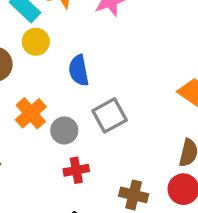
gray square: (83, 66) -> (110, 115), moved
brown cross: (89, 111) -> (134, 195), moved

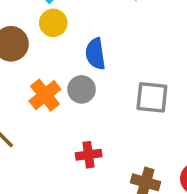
gray square: (110, 115) -> (152, 97), moved, turned 32
gray circle: (64, 130) -> (82, 89), moved

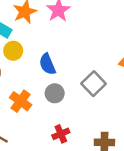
gray circle: (82, 89) -> (55, 93), moved
gray square: (152, 97) -> (94, 84), turned -35

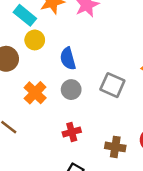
gray square: (94, 84) -> (112, 85), turned -30

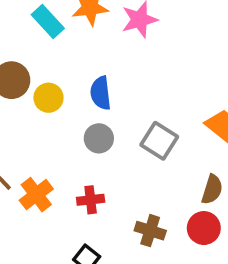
yellow circle: (35, 40) -> (48, 98), moved
orange cross: (35, 93) -> (36, 195), moved

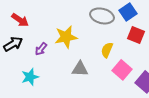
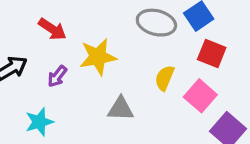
red arrow: (20, 20) -> (52, 29), moved
pink square: (122, 70) -> (200, 96), moved

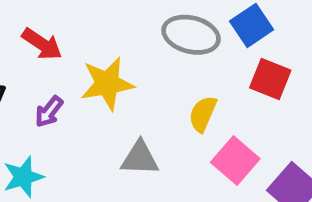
pink square: (200, 96) -> (235, 161), moved

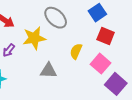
gray ellipse: (191, 35) -> (56, 18), moved, turned 30
pink square: (235, 161) -> (100, 64), moved

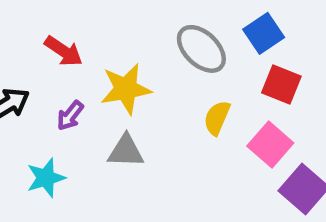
gray ellipse: (56, 18) -> (201, 49), moved
gray triangle: (48, 71) -> (126, 151), moved

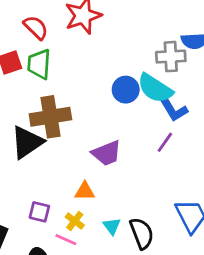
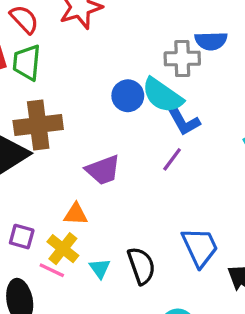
yellow cross: (75, 221) -> (63, 249), size x1.4
cyan triangle: (112, 226) -> (100, 268), moved

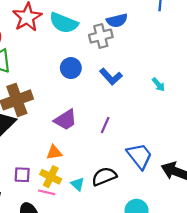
cyan semicircle: (162, 95) -> (64, 23), moved
purple line: (172, 159) -> (105, 125), moved
black semicircle: (141, 266) -> (104, 176), turned -80

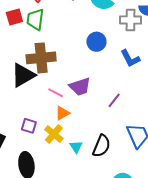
orange triangle: (54, 152) -> (62, 113), turned -35
black semicircle: (104, 176) -> (102, 146), turned 120
pink line: (47, 192) -> (56, 93), moved

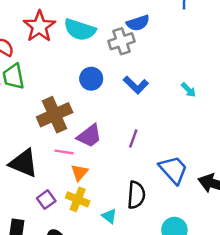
brown cross: (41, 58) -> (55, 115), moved
black triangle: (23, 75) -> (24, 163), moved, turned -48
purple square: (29, 126) -> (46, 200), turned -35
cyan triangle: (76, 147) -> (109, 216), moved

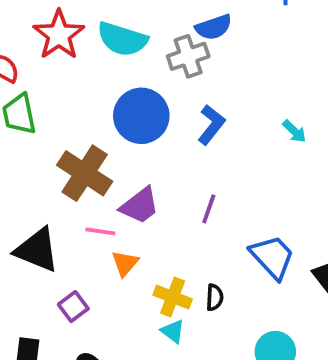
blue circle: (91, 79) -> (141, 116), size x1.5
blue L-shape: (136, 85) -> (211, 125), turned -95
brown cross: (55, 115) -> (85, 173), turned -32
black semicircle: (136, 195) -> (215, 297), size x0.6
yellow cross: (78, 199) -> (173, 297), moved

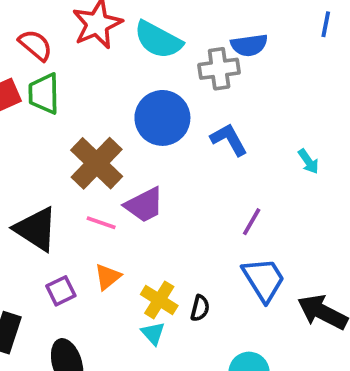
blue L-shape: (211, 125) -> (229, 140), turned -78
purple line: (209, 209) -> (252, 222), moved
orange triangle: (125, 263) -> (108, 277), moved

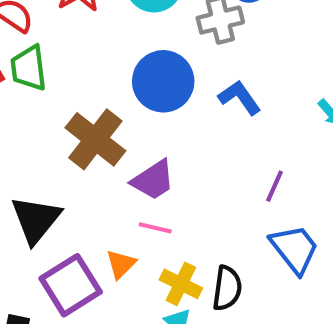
pink line: (101, 223) -> (155, 228), moved
black triangle: (36, 229) -> (36, 220), turned 42
purple square: (61, 291) -> (71, 285), size x1.8
black semicircle: (200, 308) -> (227, 288), size x1.5

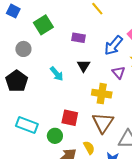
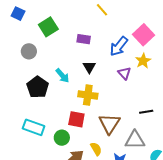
black pentagon: (17, 81) -> (38, 87), moved
yellow cross: (102, 94) -> (88, 95), moved

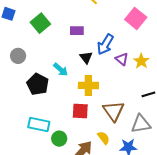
blue arrow: (119, 46) -> (105, 44), moved
gray circle: (29, 51) -> (18, 56), moved
yellow star: (143, 61) -> (141, 61), moved
green circle: (62, 138) -> (59, 139), moved

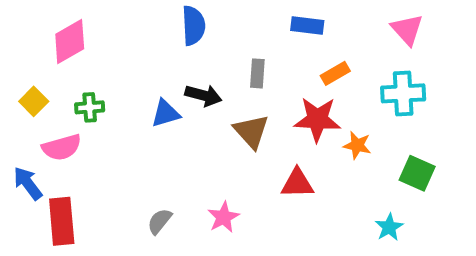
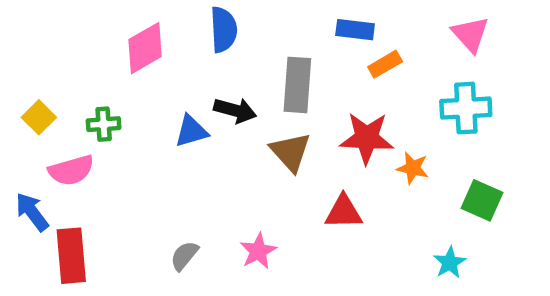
pink diamond: (70, 41) -> (145, 48), moved
gray rectangle: (257, 73) -> (297, 85), size x1.6
orange rectangle: (335, 73) -> (385, 64), moved

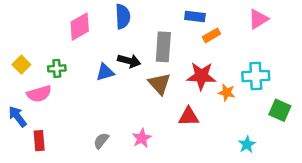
pink triangle: (470, 34) -> (258, 19), turned 40
cyan cross: (466, 108) -> (256, 76), moved
green square: (482, 200) -> (280, 110), moved
red rectangle: (71, 256) -> (39, 141), size x0.7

------------------------------------------------

WHAT NEEDS TO BE DONE:
Give again the lines of the listing above that run from the one with "gray ellipse: (191, 35)" up to and including the one with "yellow cross: (102, 94) -> (88, 95), moved". Keep them exact and omit the pictures.

ANSWER BOX:
gray ellipse: (191, 35) -> (56, 18), moved, turned 30
pink square: (235, 161) -> (100, 64), moved

gray ellipse: (56, 18) -> (201, 49), moved
gray triangle: (48, 71) -> (126, 151), moved

yellow cross: (75, 221) -> (63, 249), size x1.4
cyan triangle: (112, 226) -> (100, 268), moved

cyan semicircle: (162, 95) -> (64, 23), moved
purple line: (172, 159) -> (105, 125), moved
black semicircle: (141, 266) -> (104, 176), turned -80

orange triangle: (54, 152) -> (62, 113), turned -35
black semicircle: (104, 176) -> (102, 146), turned 120
pink line: (47, 192) -> (56, 93), moved

brown cross: (41, 58) -> (55, 115), moved
black triangle: (23, 75) -> (24, 163), moved, turned -48
purple square: (29, 126) -> (46, 200), turned -35
cyan triangle: (76, 147) -> (109, 216), moved

blue circle: (91, 79) -> (141, 116), size x1.5
blue L-shape: (136, 85) -> (211, 125), turned -95
brown cross: (55, 115) -> (85, 173), turned -32
black semicircle: (136, 195) -> (215, 297), size x0.6
yellow cross: (78, 199) -> (173, 297), moved

blue L-shape: (211, 125) -> (229, 140), turned -78
purple line: (209, 209) -> (252, 222), moved
orange triangle: (125, 263) -> (108, 277), moved

pink line: (101, 223) -> (155, 228), moved
black triangle: (36, 229) -> (36, 220), turned 42
purple square: (61, 291) -> (71, 285), size x1.8
black semicircle: (200, 308) -> (227, 288), size x1.5

black pentagon: (17, 81) -> (38, 87), moved
yellow cross: (102, 94) -> (88, 95), moved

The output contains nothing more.